BEGIN
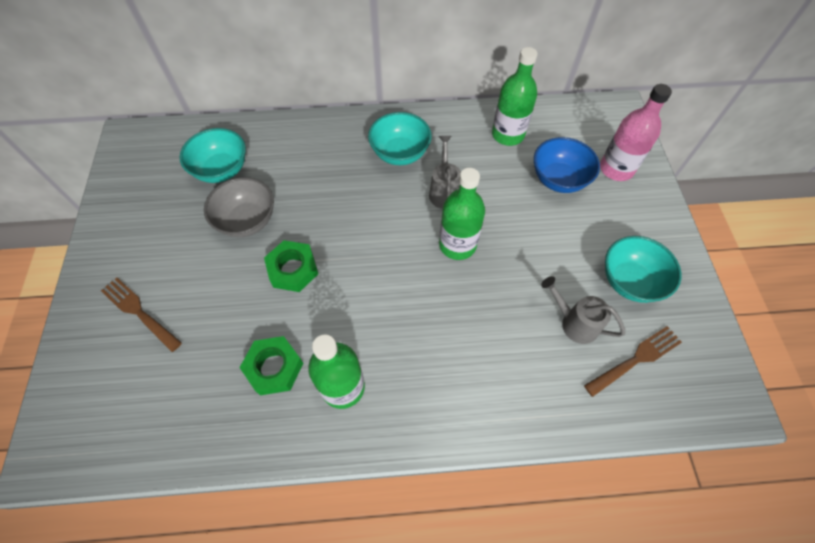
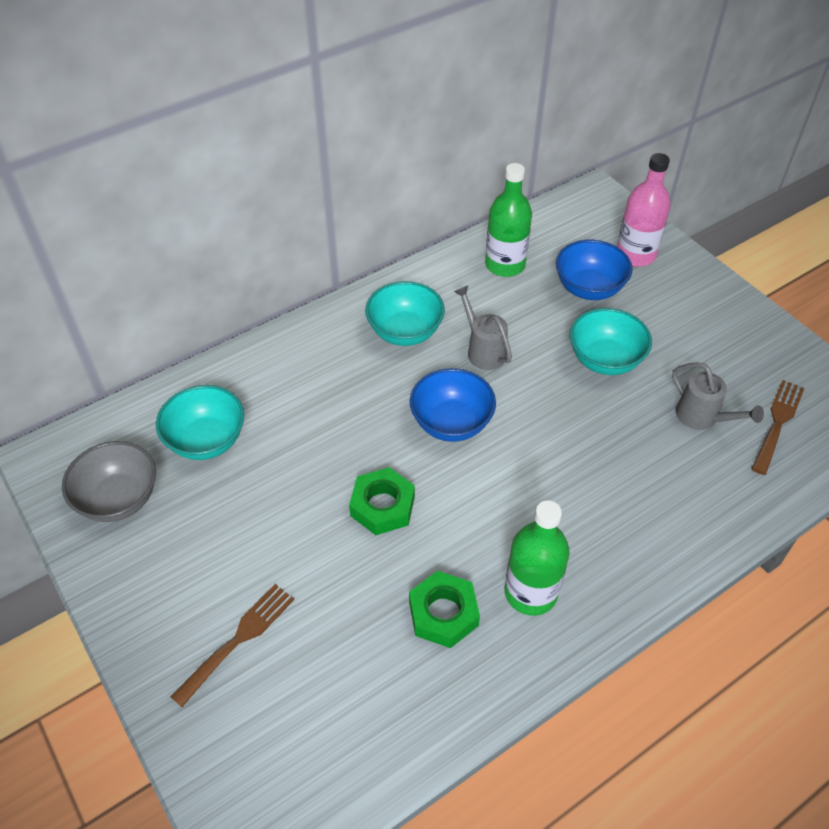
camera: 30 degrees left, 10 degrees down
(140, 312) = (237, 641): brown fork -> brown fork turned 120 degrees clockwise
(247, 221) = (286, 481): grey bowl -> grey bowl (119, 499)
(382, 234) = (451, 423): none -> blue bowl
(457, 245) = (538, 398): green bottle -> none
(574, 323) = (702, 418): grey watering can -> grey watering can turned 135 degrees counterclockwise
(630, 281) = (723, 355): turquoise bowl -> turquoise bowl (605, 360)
END
BEGIN
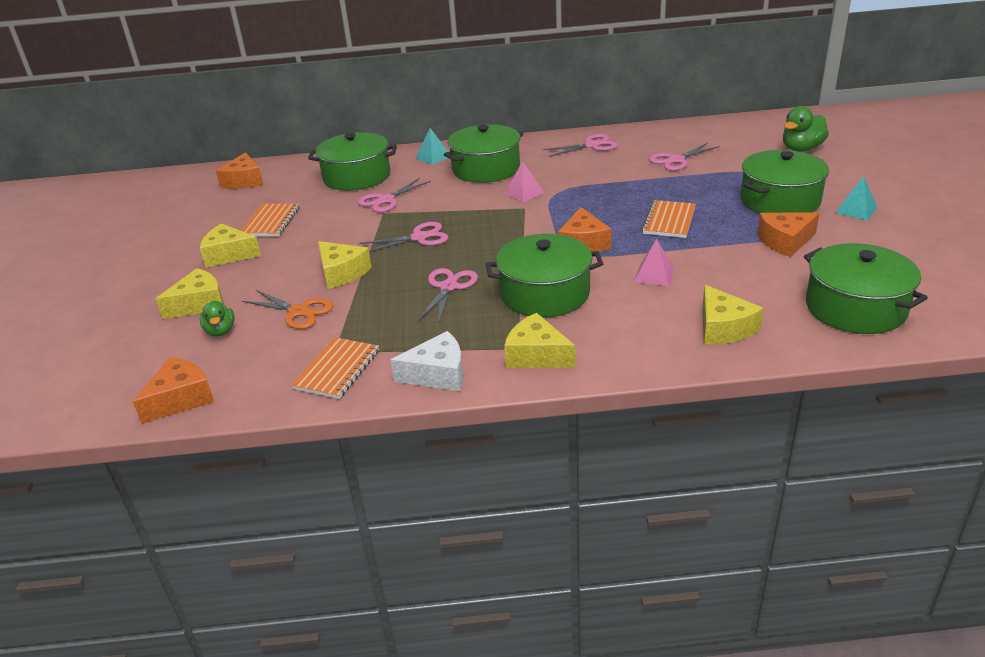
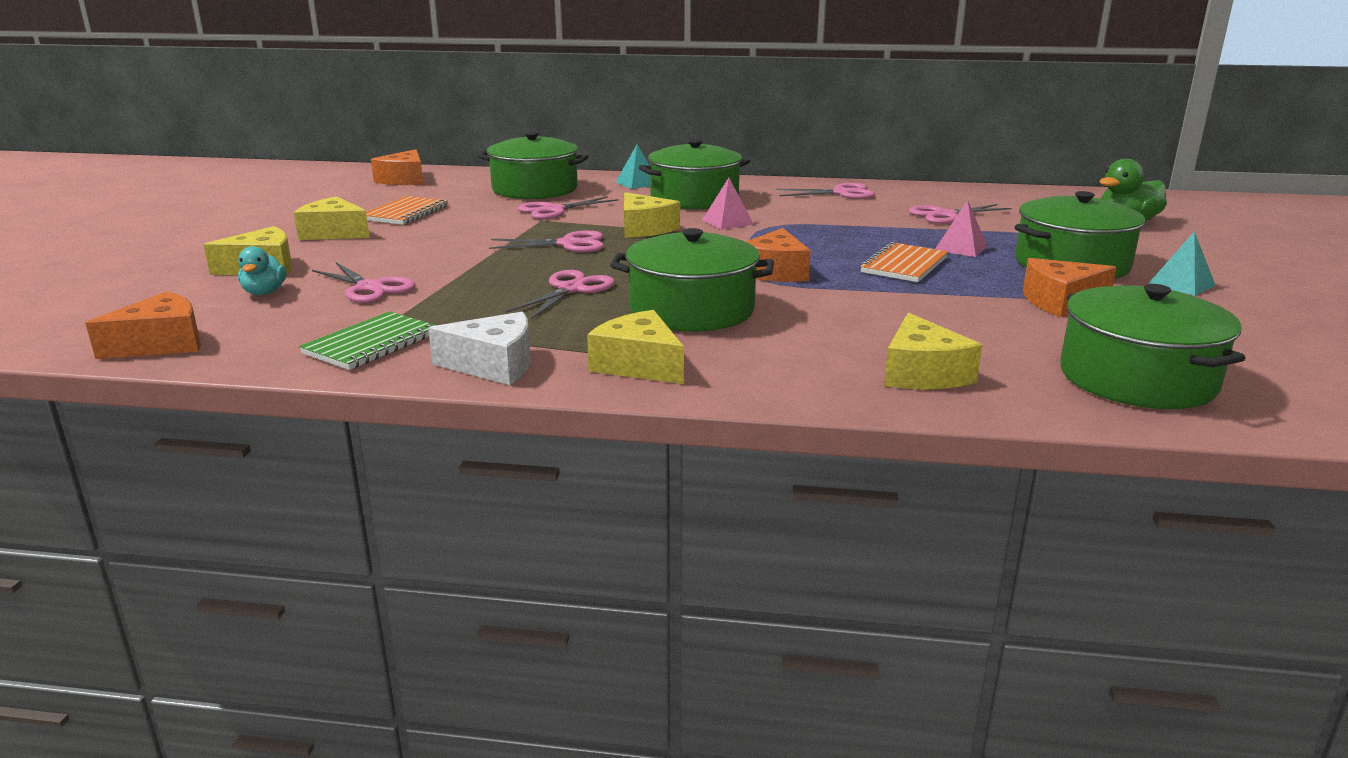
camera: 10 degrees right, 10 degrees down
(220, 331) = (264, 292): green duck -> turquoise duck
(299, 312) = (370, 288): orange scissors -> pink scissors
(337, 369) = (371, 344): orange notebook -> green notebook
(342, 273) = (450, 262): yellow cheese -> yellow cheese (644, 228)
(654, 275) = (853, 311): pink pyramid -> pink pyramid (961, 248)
END
■ Requirement ■
Using only the data above, copy out the lines that include the word "degrees".

■ Finished task ■
camera: 30 degrees left, 10 degrees down
(140, 312) = (237, 641): brown fork -> brown fork turned 120 degrees clockwise
(574, 323) = (702, 418): grey watering can -> grey watering can turned 135 degrees counterclockwise
camera: 10 degrees right, 10 degrees down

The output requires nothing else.